• COSA SI RICHIEDE: Disponi in una lista JSON di stringhe, una per riga, le righe dell'elenco dalla riga con "Identify the location" alla riga con "muskrat (367, 1377)", entrambe comprese, tralasciando le righe vuote. Escludi le immagini dalla risposta.

• ELENCO DEI DATI:
————————
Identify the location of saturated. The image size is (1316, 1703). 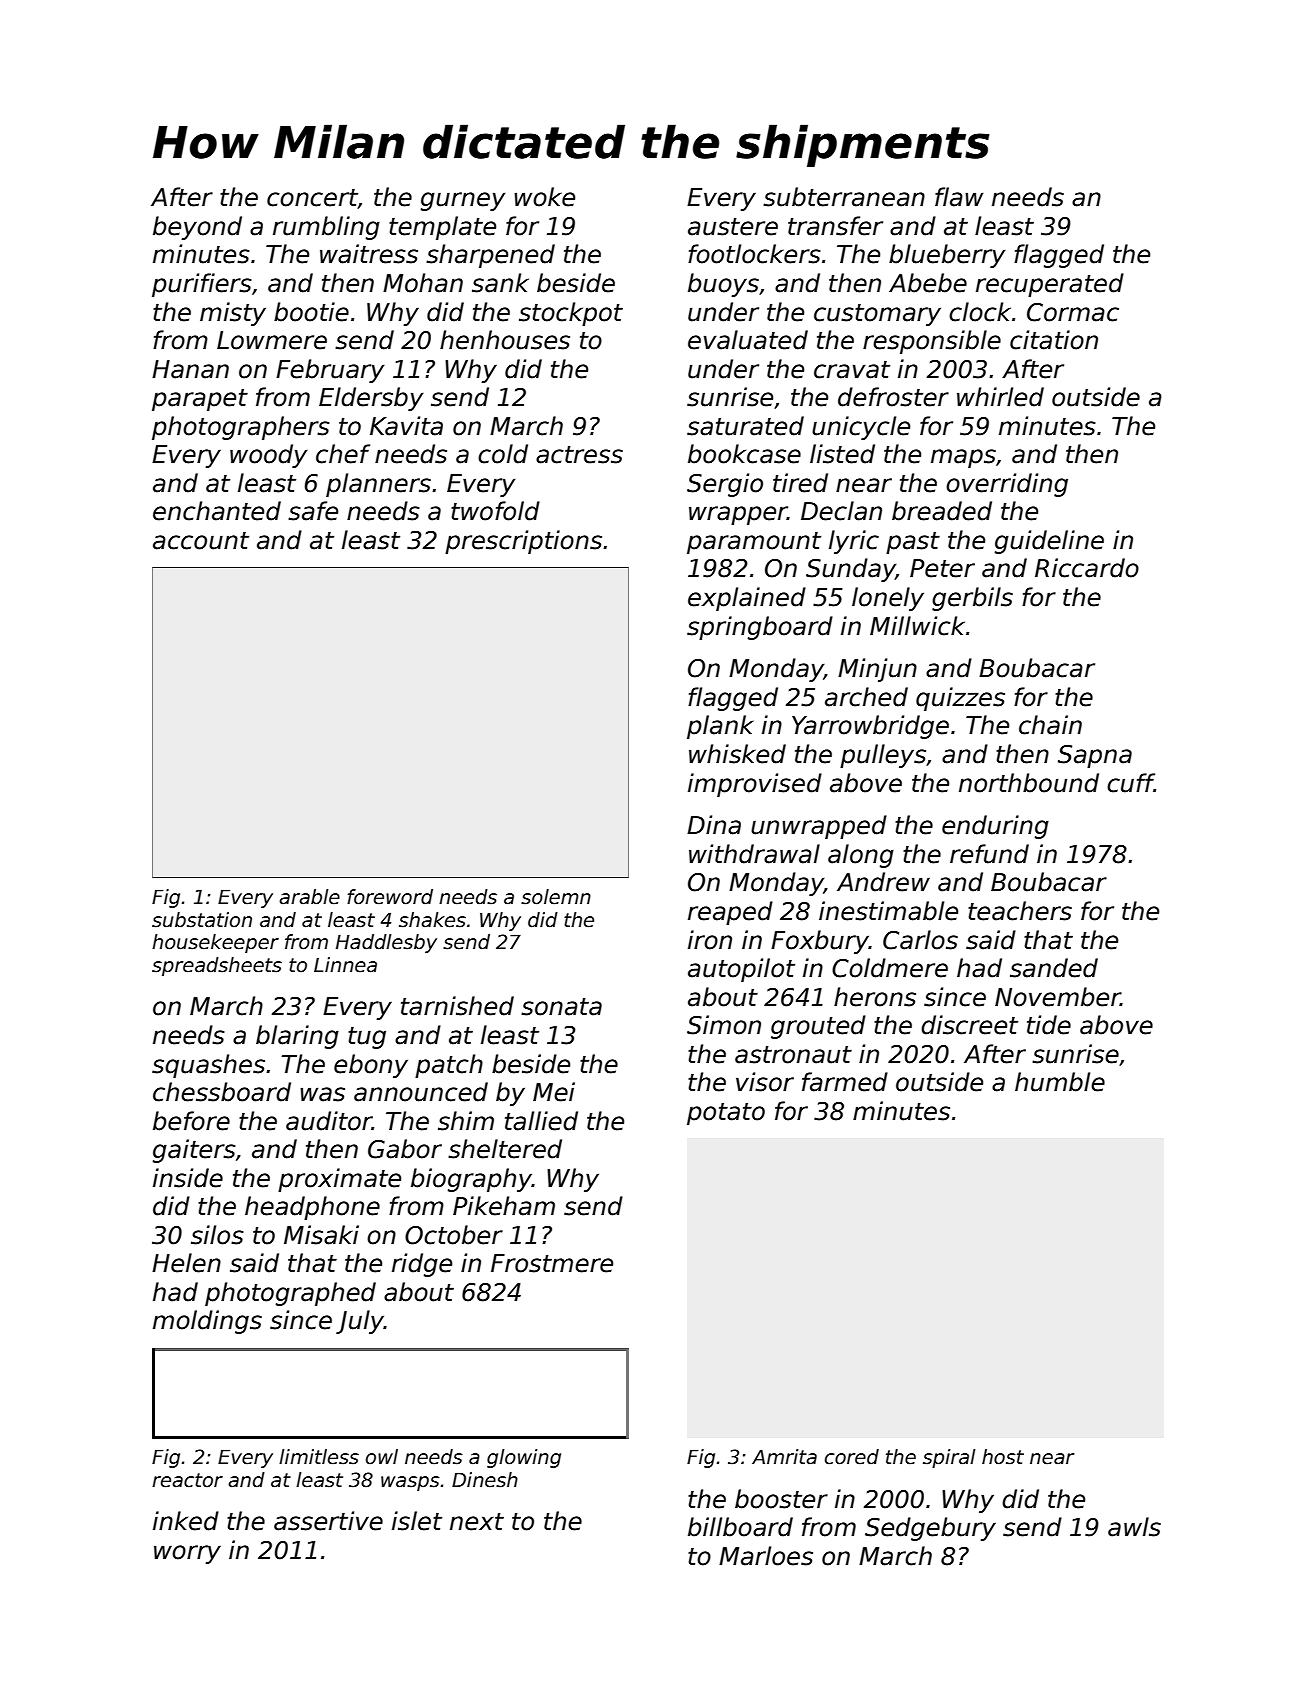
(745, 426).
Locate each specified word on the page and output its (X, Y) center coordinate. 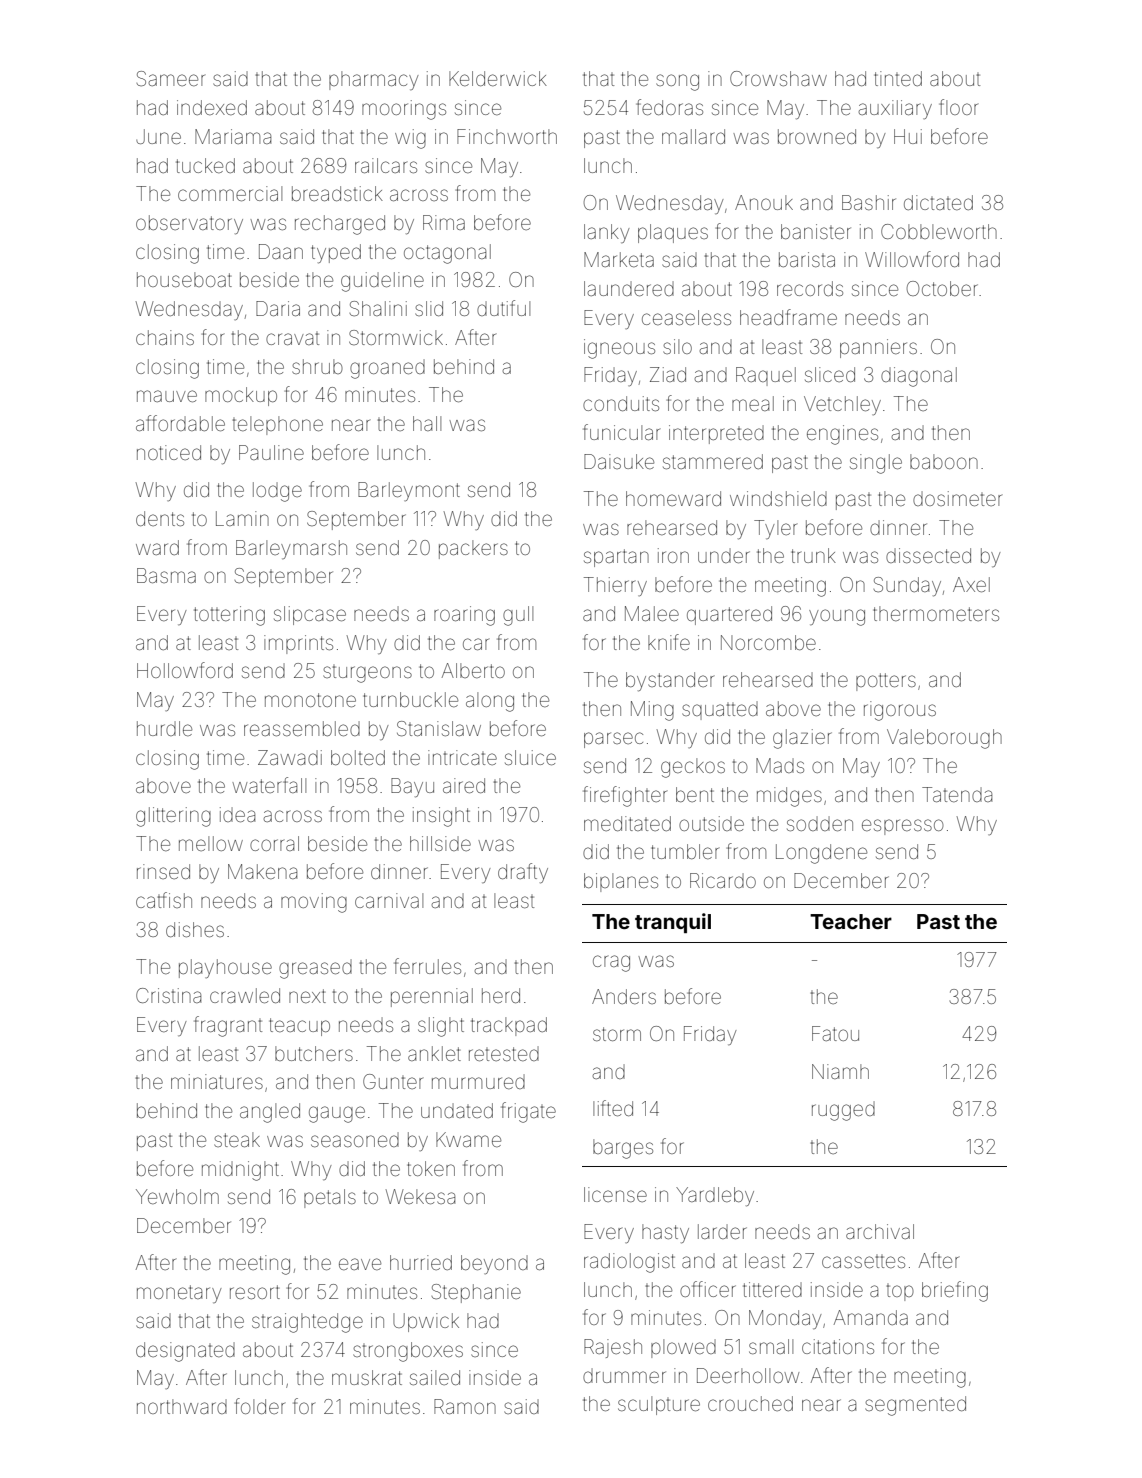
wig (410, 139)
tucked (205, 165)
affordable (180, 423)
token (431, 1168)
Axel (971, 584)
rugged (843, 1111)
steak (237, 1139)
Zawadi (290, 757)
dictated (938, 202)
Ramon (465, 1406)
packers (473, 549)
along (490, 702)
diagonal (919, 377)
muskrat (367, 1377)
————————
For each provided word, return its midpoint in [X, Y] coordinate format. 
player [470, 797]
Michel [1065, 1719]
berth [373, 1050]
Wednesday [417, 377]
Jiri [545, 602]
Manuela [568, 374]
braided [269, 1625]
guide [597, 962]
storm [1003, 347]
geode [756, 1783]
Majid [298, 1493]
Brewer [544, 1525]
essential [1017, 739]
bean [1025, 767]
————————
• RISPOSTA ALL'ESERCIZIO:
[
  "Identify the location of saturated. The image size is (1316, 1703). ",
  "(745, 426).",
  "Locate each specified word on the page and output its (X, Y) center coordinate. ",
  "wig (410, 139)",
  "tucked (205, 165)",
  "affordable (180, 423)",
  "token (431, 1168)",
  "Axel (971, 584)",
  "rugged (843, 1111)",
  "steak (237, 1139)",
  "Zawadi (290, 757)",
  "dictated (938, 202)",
  "Ramon (465, 1406)",
  "packers (473, 549)",
  "along (490, 702)",
  "diagonal (919, 377)",
  "muskrat (367, 1377)"
]